* _Work item_
Across the records below, how many lines include the string "armchair"? Respond with the number only.

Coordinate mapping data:
"""
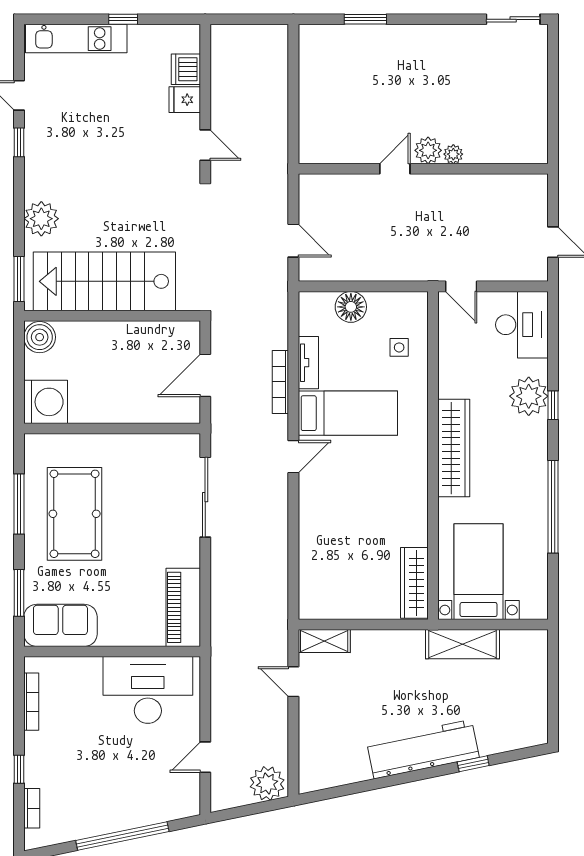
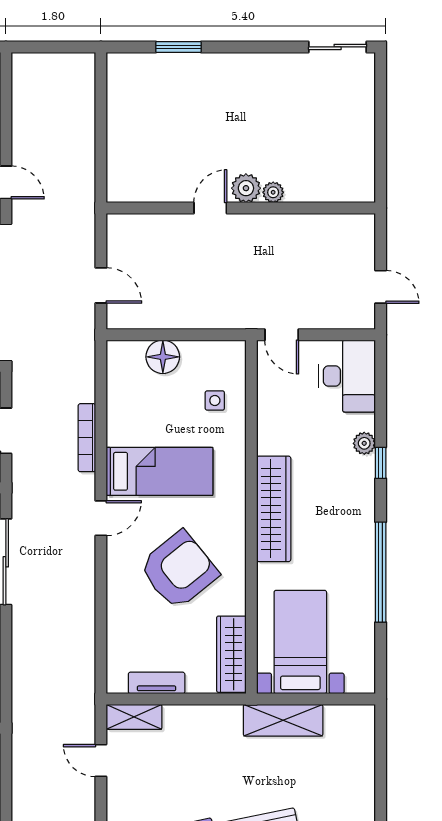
tv unit: (308, 363) -> (157, 683), moved, turned -90
plant: (529, 396) -> (364, 443), width x0.53, depth x0.53
armchair: (366, 505) -> (179, 570), added

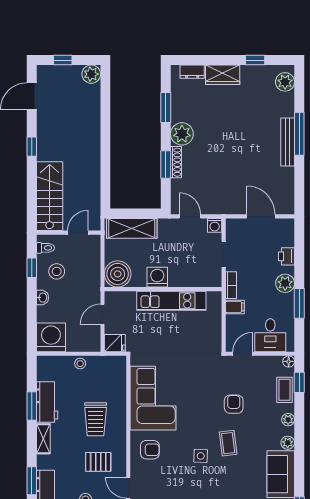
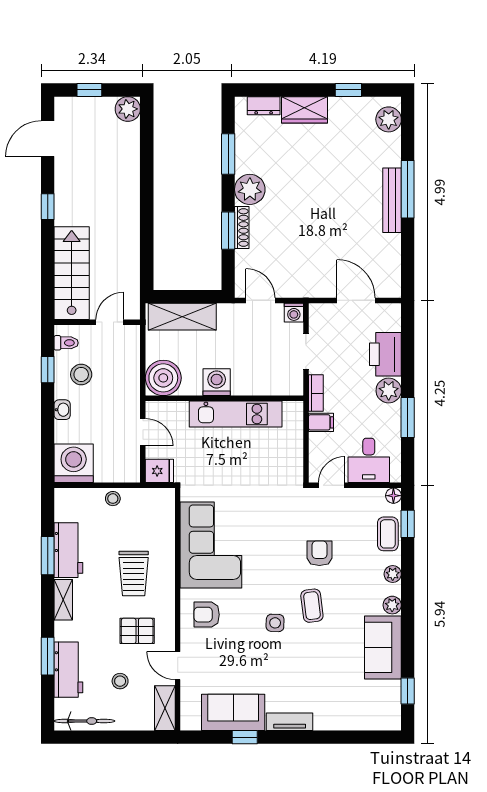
printer: (286, 256) -> (385, 354), width x1.87, depth x1.48
door: (102, 314) -> (143, 432), swing flipped
armchair: (150, 450) -> (207, 615), turned 180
"""
* _Response area_
2